▸ **Task description**
Every picture is to be removed, and all the data is to be copied exactly.

▸ **Dataset entries**
=== Section Start ===

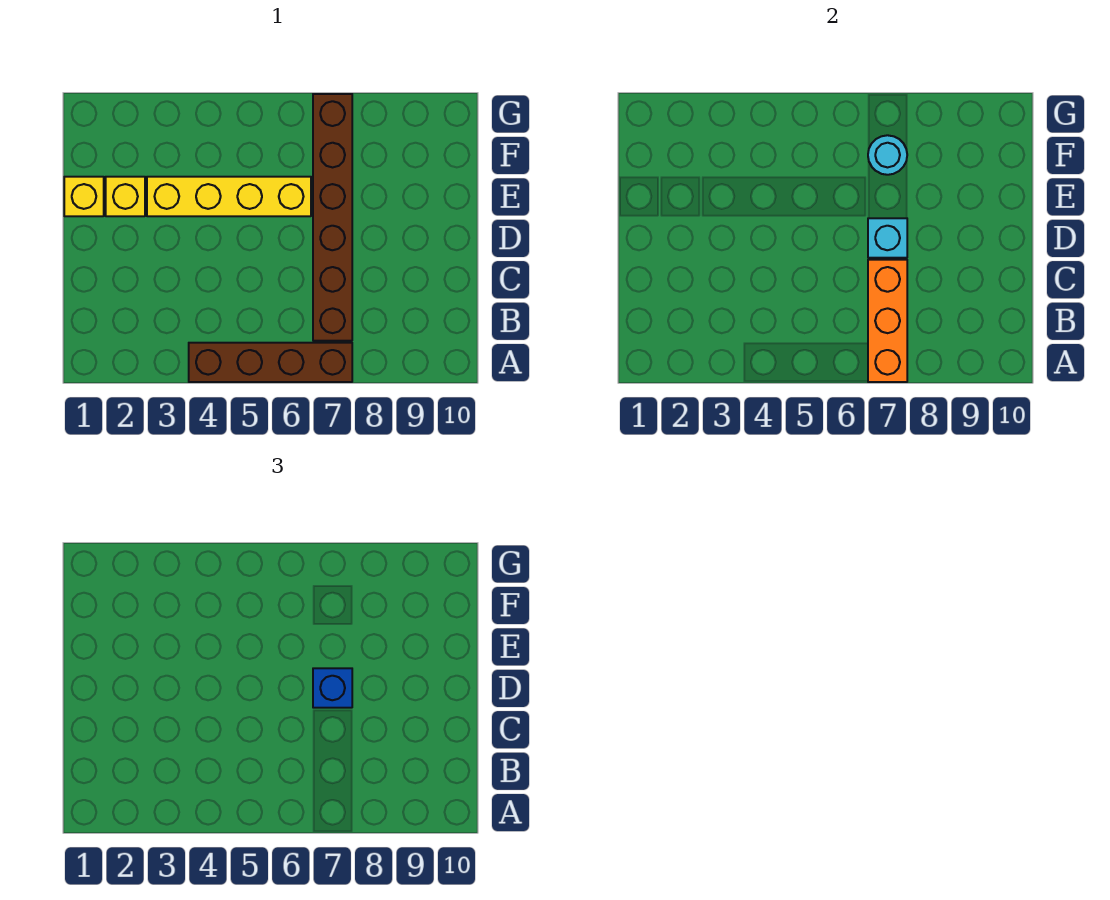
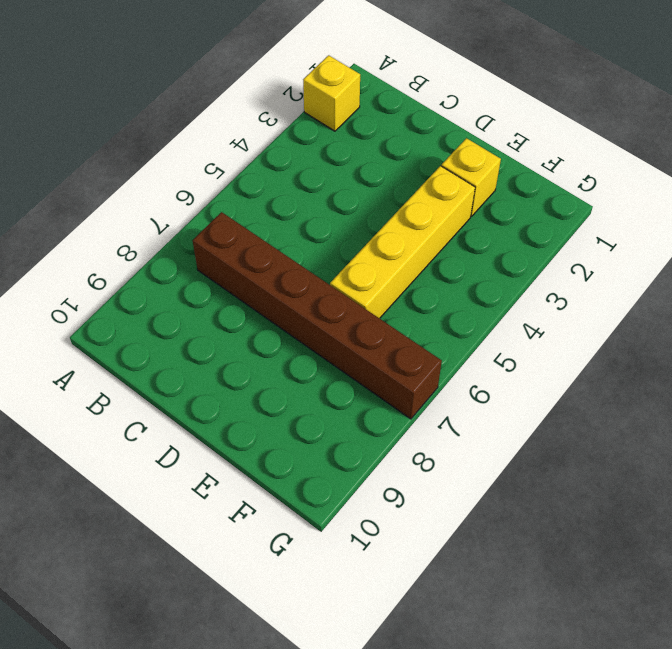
yellow brick A2 level 1 -> yellow brick E1 level 1
none -> brown brick A4:A7 level 1
none -> orange brick A7:C7 level 2

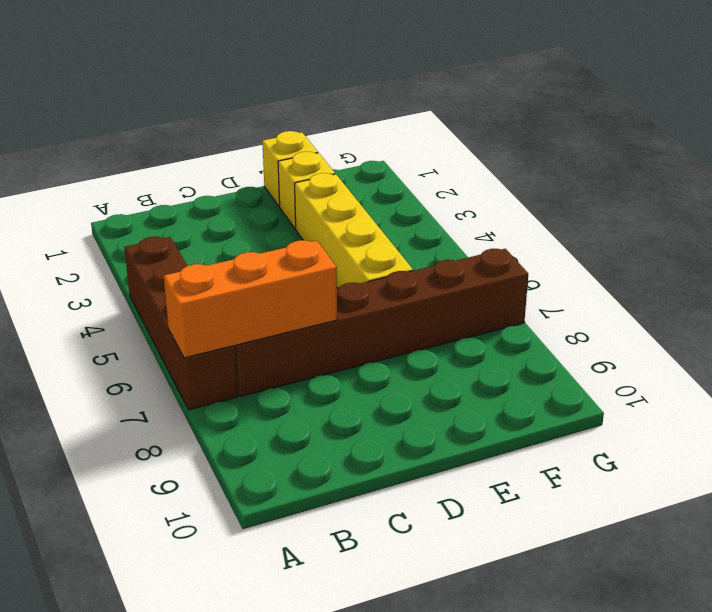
none -> cyan brick D7 level 2
none -> cyan round brick F7 level 2

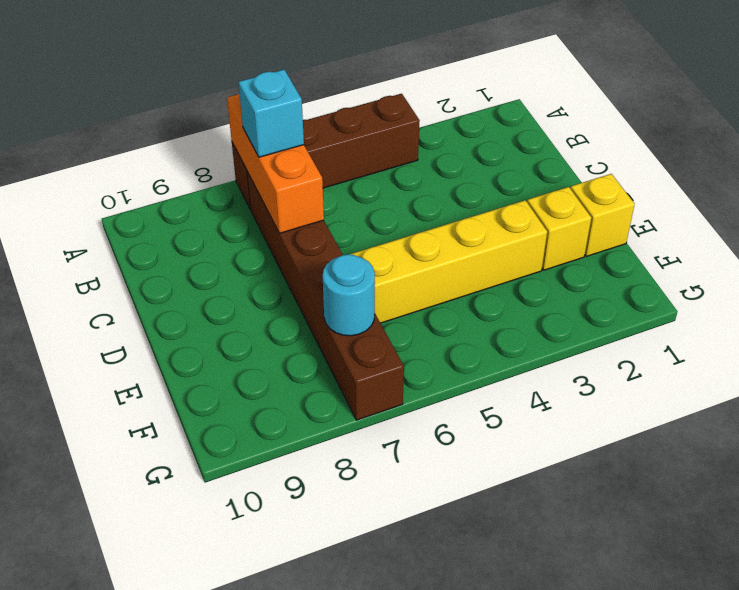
cyan brick B7 level 3 -> cyan brick D7 level 2
none -> blue brick D7 level 3

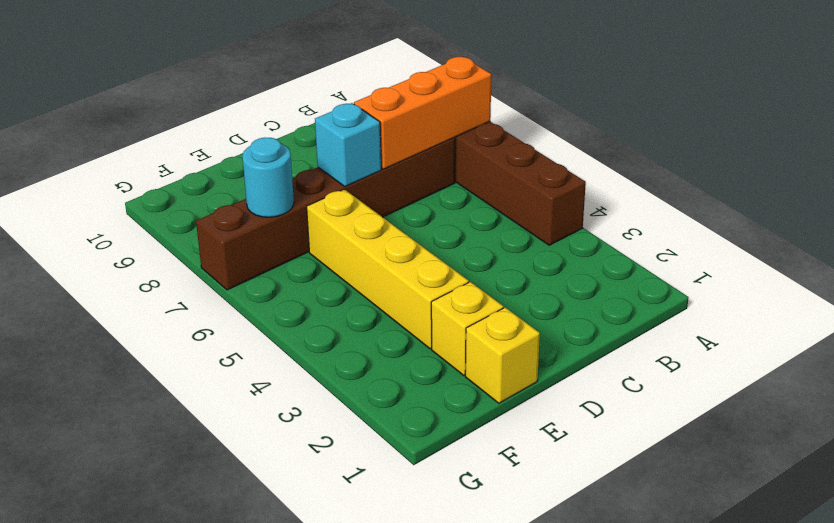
none -> blue brick D7 level 3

=== Section End ===

▸ **Problem solution**
yellow brick A2 level 1 -> yellow brick E1 level 1
none -> brown brick A4:A7 level 1
none -> orange brick A7:C7 level 2

none -> cyan brick D7 level 2
none -> cyan round brick F7 level 2

cyan brick B7 level 3 -> cyan brick D7 level 2
none -> blue brick D7 level 3

none -> blue brick D7 level 3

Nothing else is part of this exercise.